• _Task goal_
Copy out each line of the entries below in which the string "table" appears.

• _Records supplied_
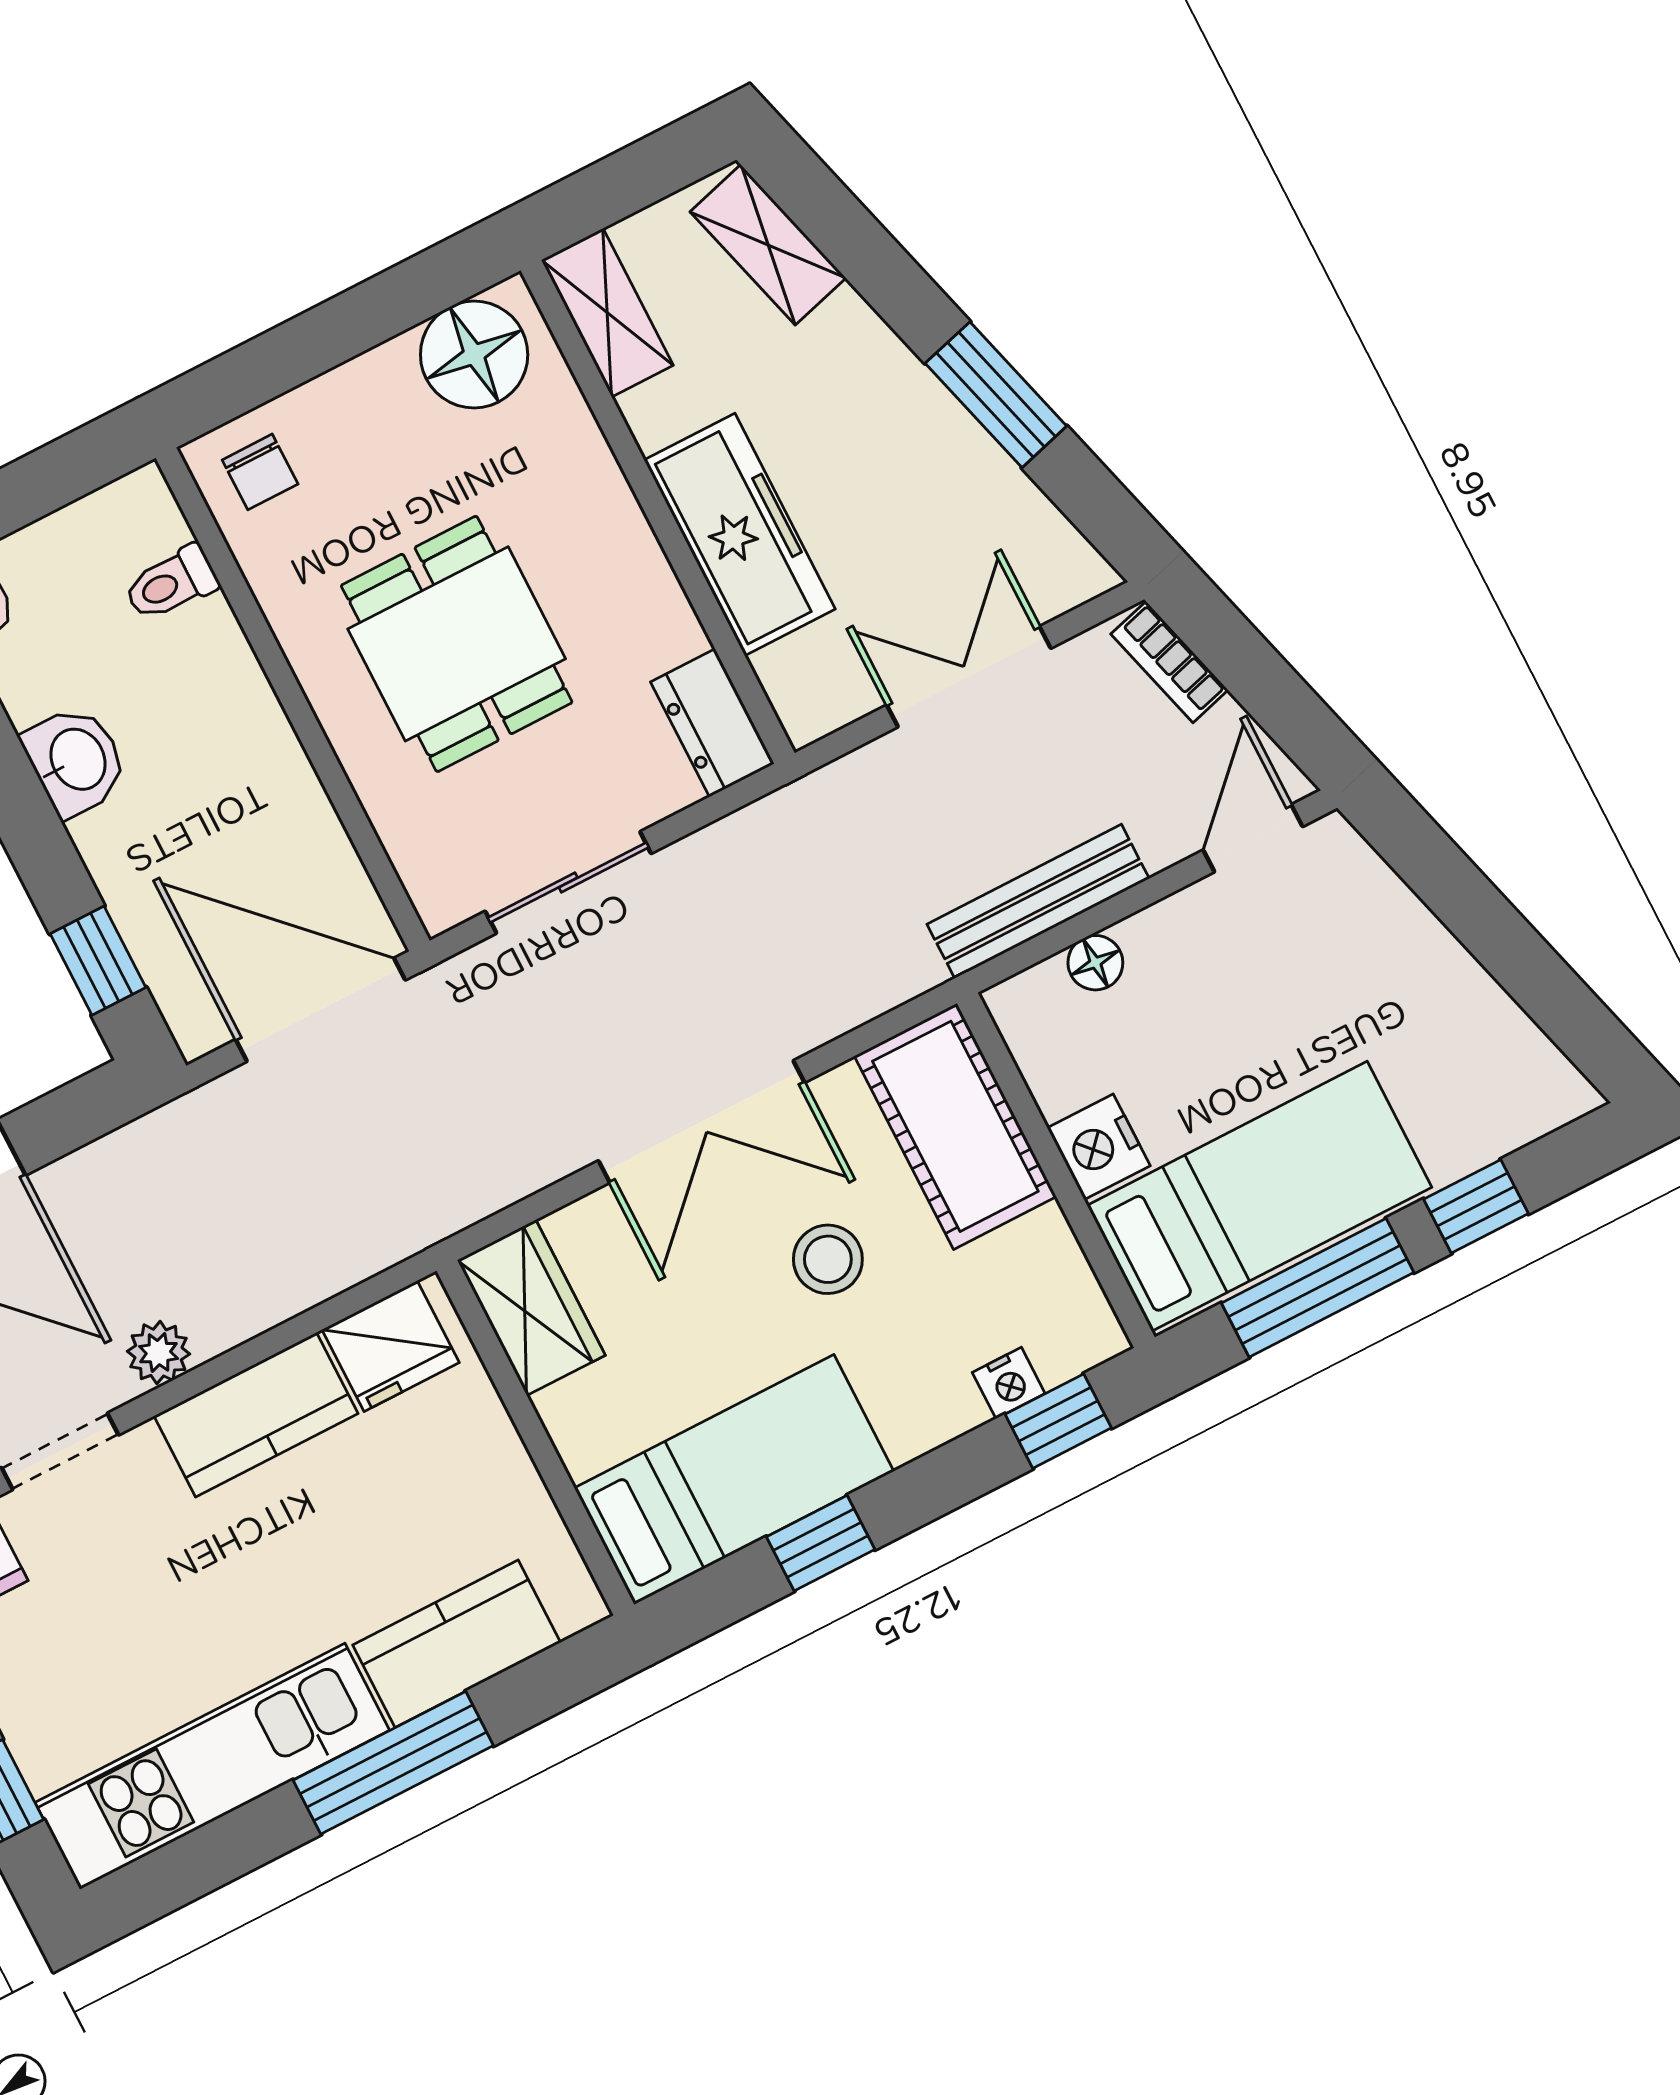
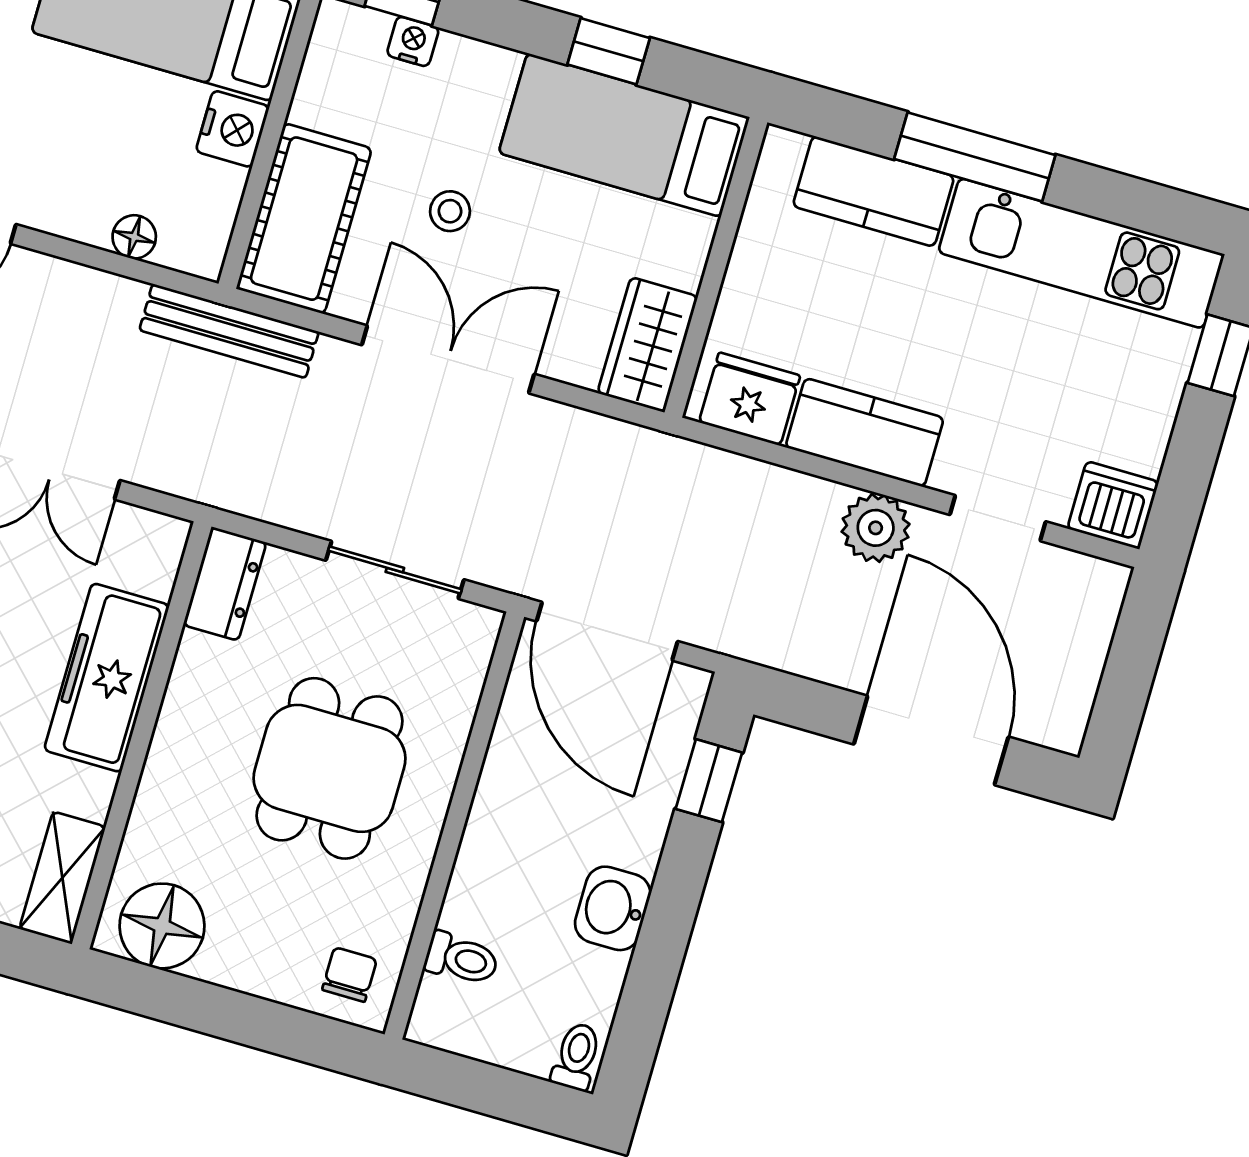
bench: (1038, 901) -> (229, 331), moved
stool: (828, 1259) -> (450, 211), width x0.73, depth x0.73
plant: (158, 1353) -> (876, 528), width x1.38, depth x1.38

---

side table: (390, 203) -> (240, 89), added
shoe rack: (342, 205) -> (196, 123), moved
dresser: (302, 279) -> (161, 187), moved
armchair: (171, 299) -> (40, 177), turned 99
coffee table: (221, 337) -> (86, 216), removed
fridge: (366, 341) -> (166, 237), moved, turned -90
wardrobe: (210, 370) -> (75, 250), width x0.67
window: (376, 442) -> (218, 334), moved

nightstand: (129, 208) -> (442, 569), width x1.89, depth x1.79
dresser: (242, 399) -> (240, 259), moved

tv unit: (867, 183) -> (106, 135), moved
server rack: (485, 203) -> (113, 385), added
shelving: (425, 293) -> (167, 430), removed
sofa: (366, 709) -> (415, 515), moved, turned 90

• _Expected output_
side table: (390, 203) -> (240, 89), added
coffee table: (221, 337) -> (86, 216), removed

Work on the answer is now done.